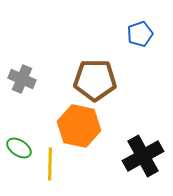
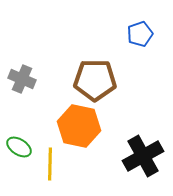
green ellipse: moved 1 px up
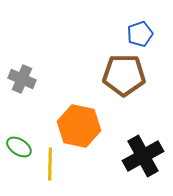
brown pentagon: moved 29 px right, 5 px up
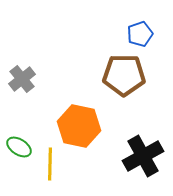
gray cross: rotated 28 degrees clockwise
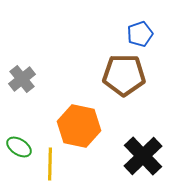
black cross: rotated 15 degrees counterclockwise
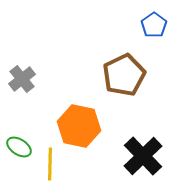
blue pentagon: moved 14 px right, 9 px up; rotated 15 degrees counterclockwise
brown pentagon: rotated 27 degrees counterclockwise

EXERCISE OBJECTIVE:
Copy every text line in the records above verbatim, in order, omitting the pictures.

PROBLEM SOLUTION:
green ellipse: moved 1 px up
brown pentagon: moved 29 px right, 5 px up
gray cross: rotated 28 degrees clockwise
black cross: rotated 15 degrees counterclockwise
blue pentagon: moved 14 px right, 9 px up; rotated 15 degrees counterclockwise
brown pentagon: rotated 27 degrees counterclockwise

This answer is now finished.